◆ **Records excerpted from a collection**:
----------------

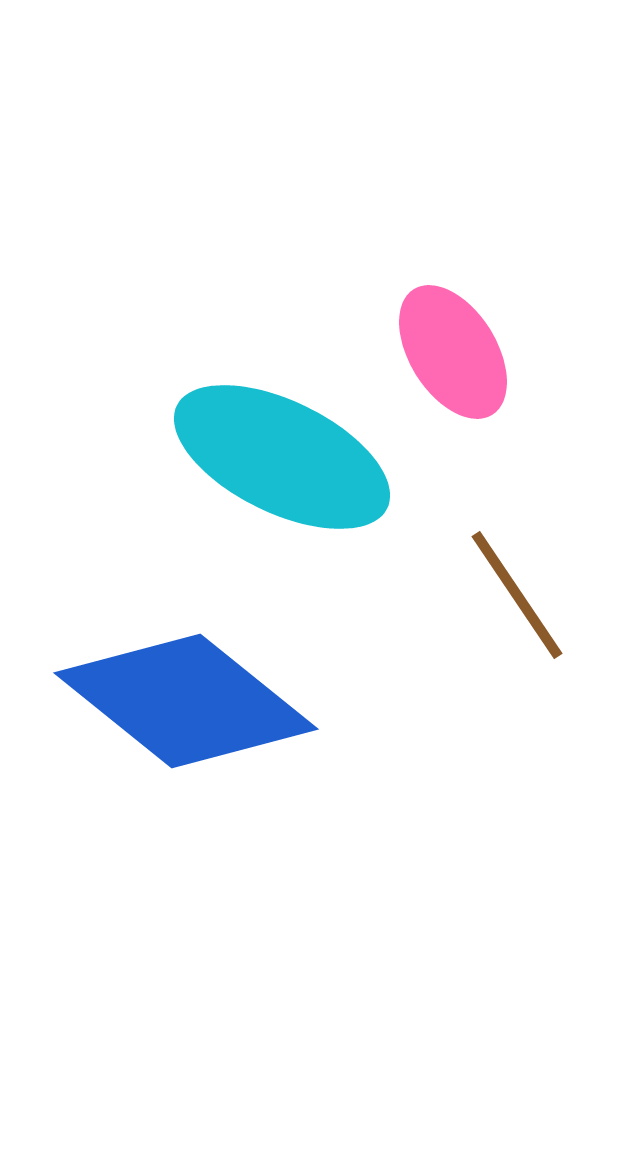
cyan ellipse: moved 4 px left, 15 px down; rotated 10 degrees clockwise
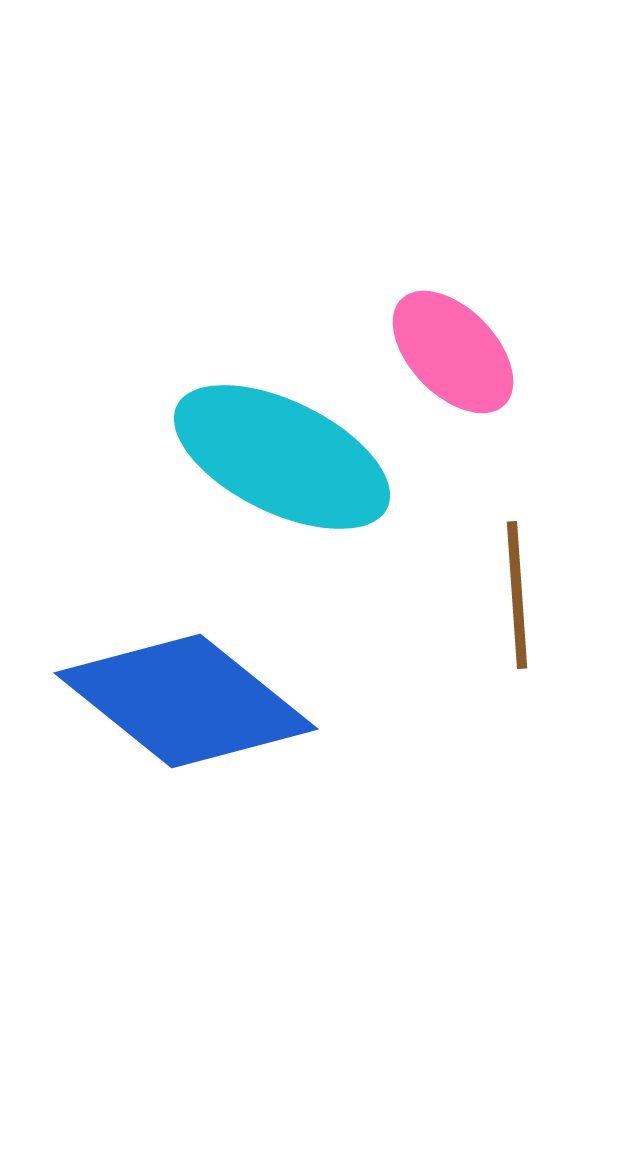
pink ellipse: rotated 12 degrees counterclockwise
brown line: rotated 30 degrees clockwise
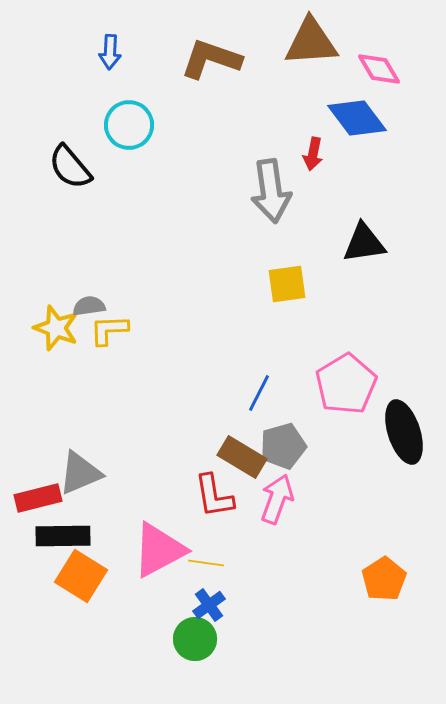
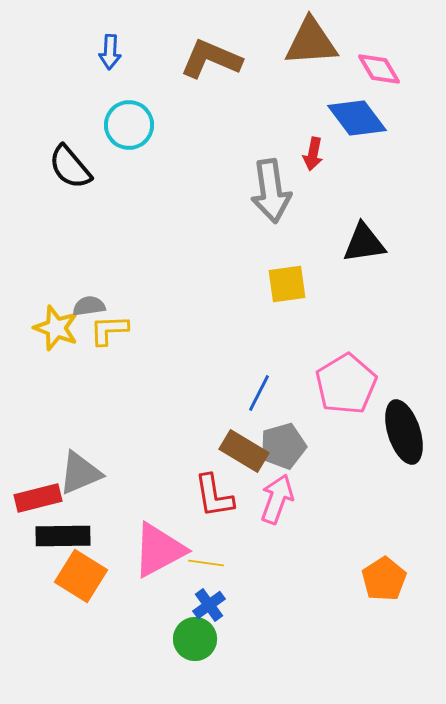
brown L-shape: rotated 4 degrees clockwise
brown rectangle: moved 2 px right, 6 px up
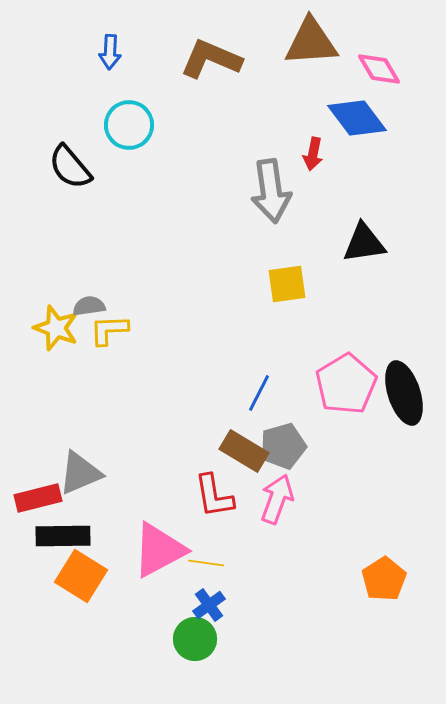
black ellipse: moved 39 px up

----------------

◆ **Work to complete**: Reproduce the records word for word from the line containing "brown L-shape: rotated 4 degrees clockwise" through the end of the records, including both ends. Leave the pictures out of your answer.

◆ **Problem solution**:
brown L-shape: rotated 4 degrees clockwise
brown rectangle: moved 2 px right, 6 px up
black ellipse: moved 39 px up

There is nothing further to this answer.